Brief
Set down all of the lines below exactly as they are given.

Information
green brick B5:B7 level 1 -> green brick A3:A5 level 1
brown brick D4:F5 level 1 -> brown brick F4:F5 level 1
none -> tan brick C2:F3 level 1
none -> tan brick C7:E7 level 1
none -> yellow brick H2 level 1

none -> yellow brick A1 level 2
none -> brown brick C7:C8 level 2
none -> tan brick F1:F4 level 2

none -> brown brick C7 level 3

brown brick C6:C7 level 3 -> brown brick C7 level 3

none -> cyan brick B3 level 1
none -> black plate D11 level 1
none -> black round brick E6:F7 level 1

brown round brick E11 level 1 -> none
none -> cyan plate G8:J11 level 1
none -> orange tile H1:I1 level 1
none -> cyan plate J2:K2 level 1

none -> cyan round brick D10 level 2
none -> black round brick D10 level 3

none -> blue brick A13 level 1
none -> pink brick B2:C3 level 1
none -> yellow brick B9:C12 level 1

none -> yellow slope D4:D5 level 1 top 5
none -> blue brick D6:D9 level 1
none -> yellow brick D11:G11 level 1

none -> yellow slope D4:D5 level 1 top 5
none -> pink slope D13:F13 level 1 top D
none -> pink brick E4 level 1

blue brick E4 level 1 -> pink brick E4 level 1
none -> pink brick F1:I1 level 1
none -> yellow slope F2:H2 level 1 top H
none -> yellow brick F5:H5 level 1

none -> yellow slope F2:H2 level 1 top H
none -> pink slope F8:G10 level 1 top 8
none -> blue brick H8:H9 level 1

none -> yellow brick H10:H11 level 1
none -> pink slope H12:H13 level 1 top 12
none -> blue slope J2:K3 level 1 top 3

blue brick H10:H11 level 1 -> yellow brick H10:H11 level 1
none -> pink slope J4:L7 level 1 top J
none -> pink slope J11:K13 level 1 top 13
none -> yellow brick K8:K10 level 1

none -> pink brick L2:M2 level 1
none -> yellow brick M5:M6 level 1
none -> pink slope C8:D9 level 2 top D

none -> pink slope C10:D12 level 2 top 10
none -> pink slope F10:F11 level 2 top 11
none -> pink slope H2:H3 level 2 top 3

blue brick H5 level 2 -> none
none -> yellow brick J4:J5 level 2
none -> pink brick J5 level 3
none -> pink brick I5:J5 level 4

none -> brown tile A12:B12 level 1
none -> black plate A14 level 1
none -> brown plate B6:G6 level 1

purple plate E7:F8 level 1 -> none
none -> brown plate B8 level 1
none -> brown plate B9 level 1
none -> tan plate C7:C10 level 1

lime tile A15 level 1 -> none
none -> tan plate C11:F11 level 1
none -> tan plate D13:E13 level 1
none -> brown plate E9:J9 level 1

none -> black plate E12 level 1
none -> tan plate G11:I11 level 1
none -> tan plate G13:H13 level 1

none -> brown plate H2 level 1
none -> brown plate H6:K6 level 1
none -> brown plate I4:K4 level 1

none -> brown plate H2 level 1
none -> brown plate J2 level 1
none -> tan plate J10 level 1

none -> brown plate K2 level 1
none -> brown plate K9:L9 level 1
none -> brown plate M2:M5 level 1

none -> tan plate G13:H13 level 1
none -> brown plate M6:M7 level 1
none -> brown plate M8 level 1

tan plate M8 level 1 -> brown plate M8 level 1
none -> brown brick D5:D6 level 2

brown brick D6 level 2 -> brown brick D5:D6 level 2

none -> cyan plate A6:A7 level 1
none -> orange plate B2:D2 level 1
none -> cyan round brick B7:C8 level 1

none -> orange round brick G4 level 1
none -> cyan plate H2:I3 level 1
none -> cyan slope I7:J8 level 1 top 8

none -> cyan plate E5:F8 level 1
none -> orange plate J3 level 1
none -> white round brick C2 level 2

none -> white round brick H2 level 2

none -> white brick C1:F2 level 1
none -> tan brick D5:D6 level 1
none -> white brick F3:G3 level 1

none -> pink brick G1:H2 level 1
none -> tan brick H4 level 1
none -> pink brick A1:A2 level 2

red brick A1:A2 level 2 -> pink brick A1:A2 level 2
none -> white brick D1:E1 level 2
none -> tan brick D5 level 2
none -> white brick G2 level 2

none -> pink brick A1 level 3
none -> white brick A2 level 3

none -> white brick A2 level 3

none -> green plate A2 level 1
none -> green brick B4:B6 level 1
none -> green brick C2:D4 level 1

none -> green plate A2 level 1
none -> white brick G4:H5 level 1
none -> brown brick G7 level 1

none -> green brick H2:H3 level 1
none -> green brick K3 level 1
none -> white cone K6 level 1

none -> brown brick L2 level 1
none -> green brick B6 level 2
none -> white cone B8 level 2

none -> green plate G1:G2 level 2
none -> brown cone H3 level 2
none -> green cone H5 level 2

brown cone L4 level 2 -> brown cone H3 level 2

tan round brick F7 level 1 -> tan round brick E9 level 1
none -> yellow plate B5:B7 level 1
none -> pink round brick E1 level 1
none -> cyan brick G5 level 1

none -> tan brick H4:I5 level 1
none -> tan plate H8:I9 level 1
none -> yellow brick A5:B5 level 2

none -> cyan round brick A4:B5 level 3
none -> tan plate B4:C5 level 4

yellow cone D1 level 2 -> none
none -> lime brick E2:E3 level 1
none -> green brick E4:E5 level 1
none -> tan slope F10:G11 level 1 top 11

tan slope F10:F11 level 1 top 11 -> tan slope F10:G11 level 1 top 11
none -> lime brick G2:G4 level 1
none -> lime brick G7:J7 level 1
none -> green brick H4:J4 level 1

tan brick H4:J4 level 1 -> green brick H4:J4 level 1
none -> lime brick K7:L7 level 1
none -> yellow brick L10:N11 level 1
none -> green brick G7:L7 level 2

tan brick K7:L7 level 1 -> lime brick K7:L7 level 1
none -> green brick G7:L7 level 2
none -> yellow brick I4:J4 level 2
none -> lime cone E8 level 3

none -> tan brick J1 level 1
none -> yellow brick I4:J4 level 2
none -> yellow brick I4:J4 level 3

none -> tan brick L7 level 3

Answer box
green brick B5:B7 level 1 -> green brick A3:A5 level 1
brown brick D4:F5 level 1 -> brown brick F4:F5 level 1
none -> tan brick C2:F3 level 1
none -> tan brick C7:E7 level 1
none -> yellow brick H2 level 1

none -> yellow brick A1 level 2
none -> brown brick C7:C8 level 2
none -> tan brick F1:F4 level 2

none -> brown brick C7 level 3

brown brick C6:C7 level 3 -> brown brick C7 level 3

none -> cyan brick B3 level 1
none -> black plate D11 level 1
none -> black round brick E6:F7 level 1

brown round brick E11 level 1 -> none
none -> cyan plate G8:J11 level 1
none -> orange tile H1:I1 level 1
none -> cyan plate J2:K2 level 1

none -> cyan round brick D10 level 2
none -> black round brick D10 level 3

none -> blue brick A13 level 1
none -> pink brick B2:C3 level 1
none -> yellow brick B9:C12 level 1

none -> yellow slope D4:D5 level 1 top 5
none -> blue brick D6:D9 level 1
none -> yellow brick D11:G11 level 1

none -> yellow slope D4:D5 level 1 top 5
none -> pink slope D13:F13 level 1 top D
none -> pink brick E4 level 1

blue brick E4 level 1 -> pink brick E4 level 1
none -> pink brick F1:I1 level 1
none -> yellow slope F2:H2 level 1 top H
none -> yellow brick F5:H5 level 1

none -> yellow slope F2:H2 level 1 top H
none -> pink slope F8:G10 level 1 top 8
none -> blue brick H8:H9 level 1

none -> yellow brick H10:H11 level 1
none -> pink slope H12:H13 level 1 top 12
none -> blue slope J2:K3 level 1 top 3

blue brick H10:H11 level 1 -> yellow brick H10:H11 level 1
none -> pink slope J4:L7 level 1 top J
none -> pink slope J11:K13 level 1 top 13
none -> yellow brick K8:K10 level 1

none -> pink brick L2:M2 level 1
none -> yellow brick M5:M6 level 1
none -> pink slope C8:D9 level 2 top D

none -> pink slope C10:D12 level 2 top 10
none -> pink slope F10:F11 level 2 top 11
none -> pink slope H2:H3 level 2 top 3

blue brick H5 level 2 -> none
none -> yellow brick J4:J5 level 2
none -> pink brick J5 level 3
none -> pink brick I5:J5 level 4

none -> brown tile A12:B12 level 1
none -> black plate A14 level 1
none -> brown plate B6:G6 level 1

purple plate E7:F8 level 1 -> none
none -> brown plate B8 level 1
none -> brown plate B9 level 1
none -> tan plate C7:C10 level 1

lime tile A15 level 1 -> none
none -> tan plate C11:F11 level 1
none -> tan plate D13:E13 level 1
none -> brown plate E9:J9 level 1

none -> black plate E12 level 1
none -> tan plate G11:I11 level 1
none -> tan plate G13:H13 level 1

none -> brown plate H2 level 1
none -> brown plate H6:K6 level 1
none -> brown plate I4:K4 level 1

none -> brown plate H2 level 1
none -> brown plate J2 level 1
none -> tan plate J10 level 1

none -> brown plate K2 level 1
none -> brown plate K9:L9 level 1
none -> brown plate M2:M5 level 1

none -> tan plate G13:H13 level 1
none -> brown plate M6:M7 level 1
none -> brown plate M8 level 1

tan plate M8 level 1 -> brown plate M8 level 1
none -> brown brick D5:D6 level 2

brown brick D6 level 2 -> brown brick D5:D6 level 2

none -> cyan plate A6:A7 level 1
none -> orange plate B2:D2 level 1
none -> cyan round brick B7:C8 level 1

none -> orange round brick G4 level 1
none -> cyan plate H2:I3 level 1
none -> cyan slope I7:J8 level 1 top 8

none -> cyan plate E5:F8 level 1
none -> orange plate J3 level 1
none -> white round brick C2 level 2

none -> white round brick H2 level 2

none -> white brick C1:F2 level 1
none -> tan brick D5:D6 level 1
none -> white brick F3:G3 level 1

none -> pink brick G1:H2 level 1
none -> tan brick H4 level 1
none -> pink brick A1:A2 level 2

red brick A1:A2 level 2 -> pink brick A1:A2 level 2
none -> white brick D1:E1 level 2
none -> tan brick D5 level 2
none -> white brick G2 level 2

none -> pink brick A1 level 3
none -> white brick A2 level 3

none -> white brick A2 level 3

none -> green plate A2 level 1
none -> green brick B4:B6 level 1
none -> green brick C2:D4 level 1

none -> green plate A2 level 1
none -> white brick G4:H5 level 1
none -> brown brick G7 level 1

none -> green brick H2:H3 level 1
none -> green brick K3 level 1
none -> white cone K6 level 1

none -> brown brick L2 level 1
none -> green brick B6 level 2
none -> white cone B8 level 2

none -> green plate G1:G2 level 2
none -> brown cone H3 level 2
none -> green cone H5 level 2

brown cone L4 level 2 -> brown cone H3 level 2

tan round brick F7 level 1 -> tan round brick E9 level 1
none -> yellow plate B5:B7 level 1
none -> pink round brick E1 level 1
none -> cyan brick G5 level 1

none -> tan brick H4:I5 level 1
none -> tan plate H8:I9 level 1
none -> yellow brick A5:B5 level 2

none -> cyan round brick A4:B5 level 3
none -> tan plate B4:C5 level 4

yellow cone D1 level 2 -> none
none -> lime brick E2:E3 level 1
none -> green brick E4:E5 level 1
none -> tan slope F10:G11 level 1 top 11

tan slope F10:F11 level 1 top 11 -> tan slope F10:G11 level 1 top 11
none -> lime brick G2:G4 level 1
none -> lime brick G7:J7 level 1
none -> green brick H4:J4 level 1

tan brick H4:J4 level 1 -> green brick H4:J4 level 1
none -> lime brick K7:L7 level 1
none -> yellow brick L10:N11 level 1
none -> green brick G7:L7 level 2

tan brick K7:L7 level 1 -> lime brick K7:L7 level 1
none -> green brick G7:L7 level 2
none -> yellow brick I4:J4 level 2
none -> lime cone E8 level 3

none -> tan brick J1 level 1
none -> yellow brick I4:J4 level 2
none -> yellow brick I4:J4 level 3

none -> tan brick L7 level 3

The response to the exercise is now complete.